(Beginning of Data shown)
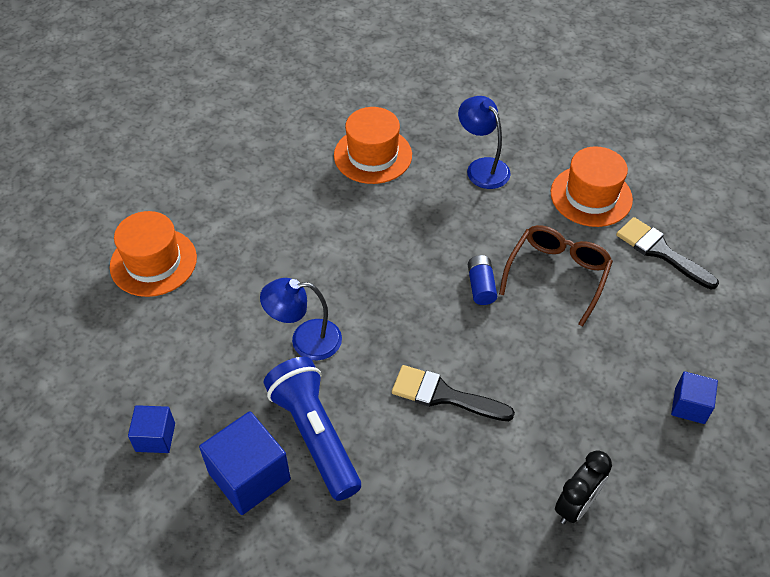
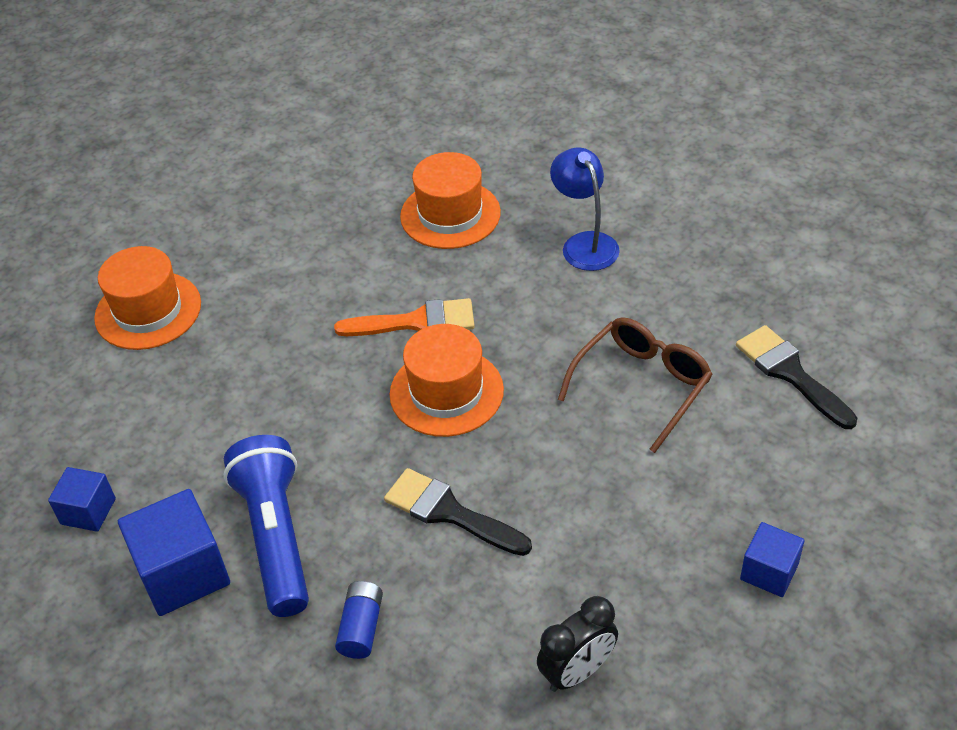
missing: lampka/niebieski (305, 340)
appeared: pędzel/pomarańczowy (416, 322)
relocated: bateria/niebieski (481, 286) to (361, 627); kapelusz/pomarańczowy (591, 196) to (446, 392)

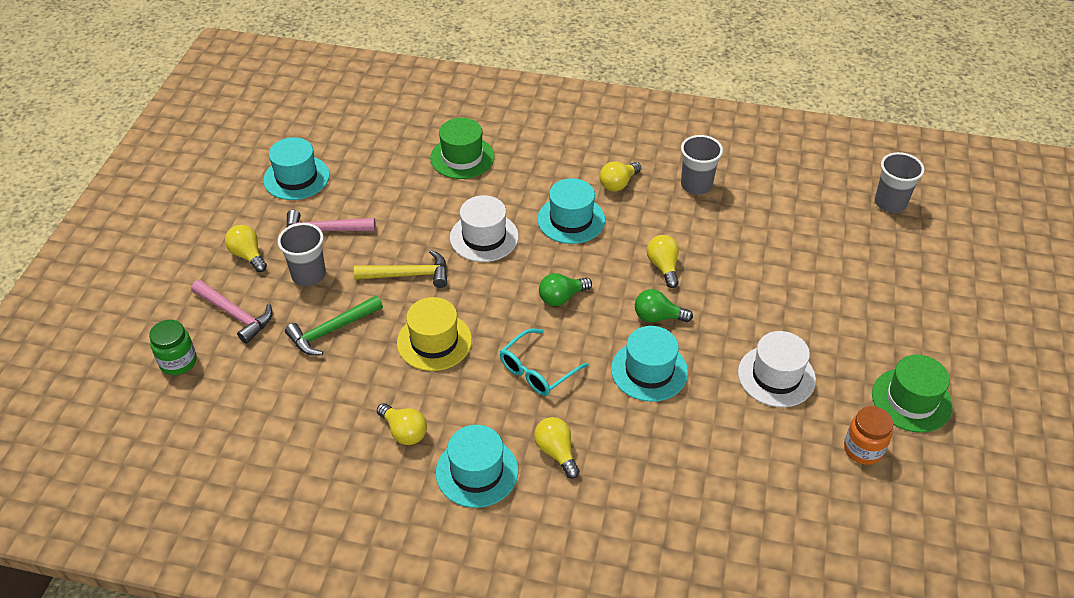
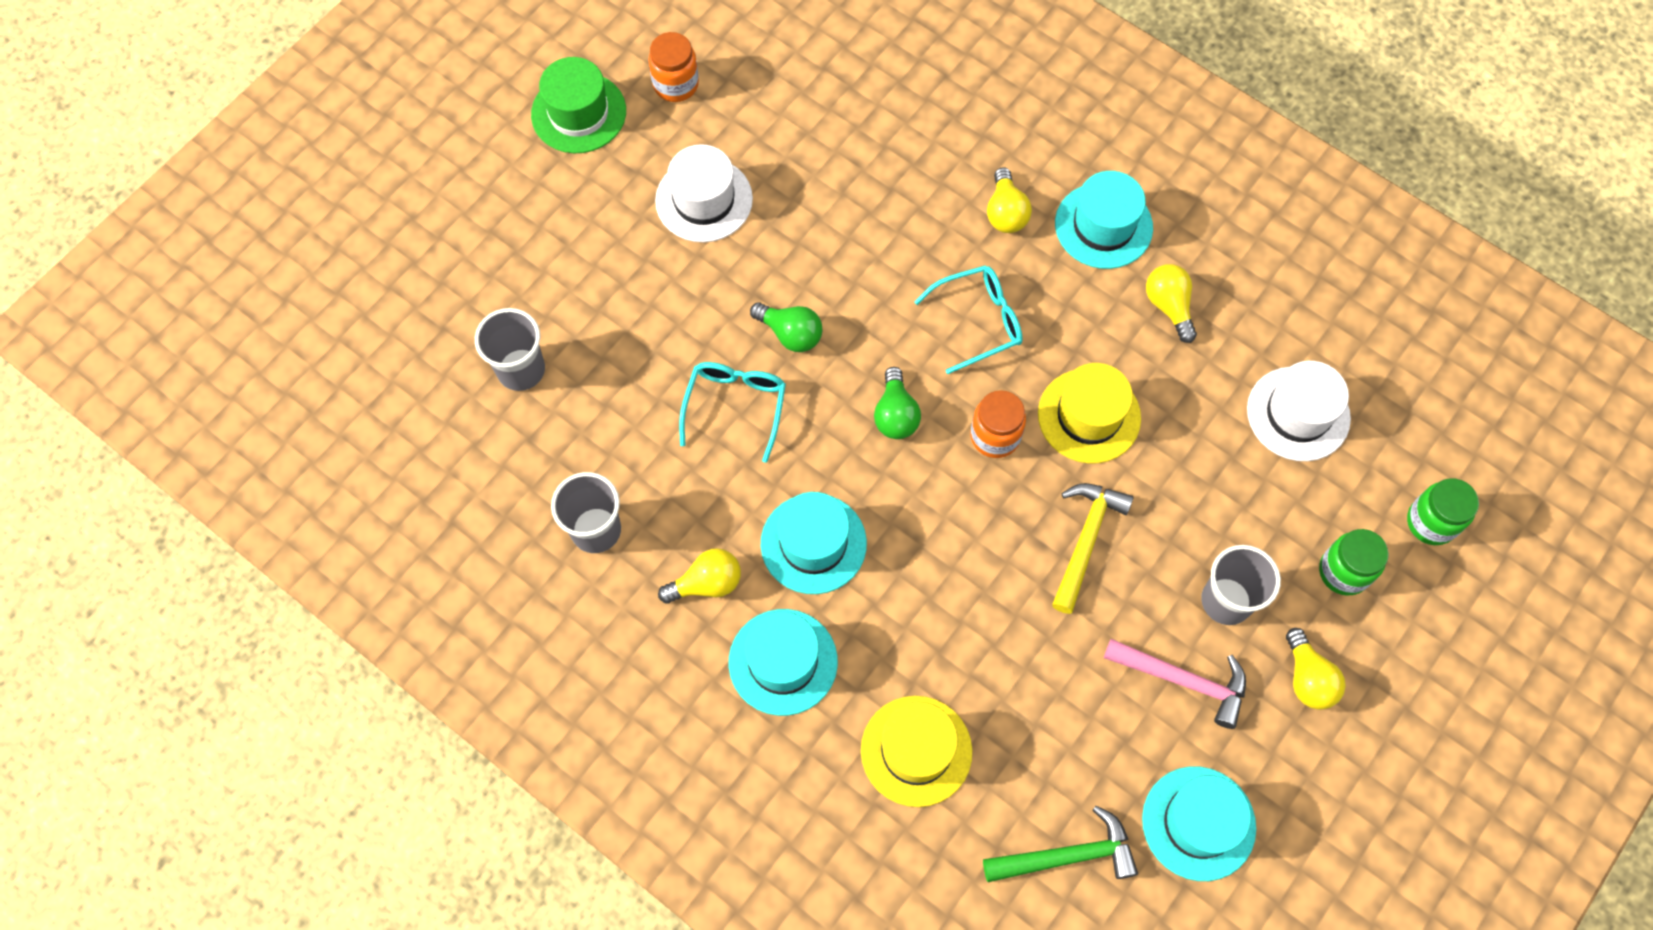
appeared: słoik/pomarańczowy (995, 436)
relocated: młotek/zielony (332, 330) to (1067, 856); kapelusz/biały (484, 237) to (1298, 414); kapelusz/turkusowy (649, 371) to (783, 662); szklanka/szary (890, 203) to (521, 370)
exchanged: młotek/różowy (235, 314) to słoik/zielony (1343, 572); żarówka/żółty (663, 267) to okulary/turkusowy (735, 406)
colour: kapelusz/zielony (462, 157) to kapelusz/żółty (916, 751)
spun: młotek/żółty (408, 275) = (1085, 541) 90 degrees clockwise; żarówka/zielony (561, 297) = (895, 414) 90 degrees clockwise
(End of Data shown)
Exactly retype each record above, dropping images.

missing: lampka/niebieski (305, 340)
appeared: pędzel/pomarańczowy (416, 322)
relocated: bateria/niebieski (481, 286) to (361, 627); kapelusz/pomarańczowy (591, 196) to (446, 392)

appeared: słoik/pomarańczowy (995, 436)
relocated: młotek/zielony (332, 330) to (1067, 856); kapelusz/biały (484, 237) to (1298, 414); kapelusz/turkusowy (649, 371) to (783, 662); szklanka/szary (890, 203) to (521, 370)
exchanged: młotek/różowy (235, 314) to słoik/zielony (1343, 572); żarówka/żółty (663, 267) to okulary/turkusowy (735, 406)
colour: kapelusz/zielony (462, 157) to kapelusz/żółty (916, 751)
spun: młotek/żółty (408, 275) = (1085, 541) 90 degrees clockwise; żarówka/zielony (561, 297) = (895, 414) 90 degrees clockwise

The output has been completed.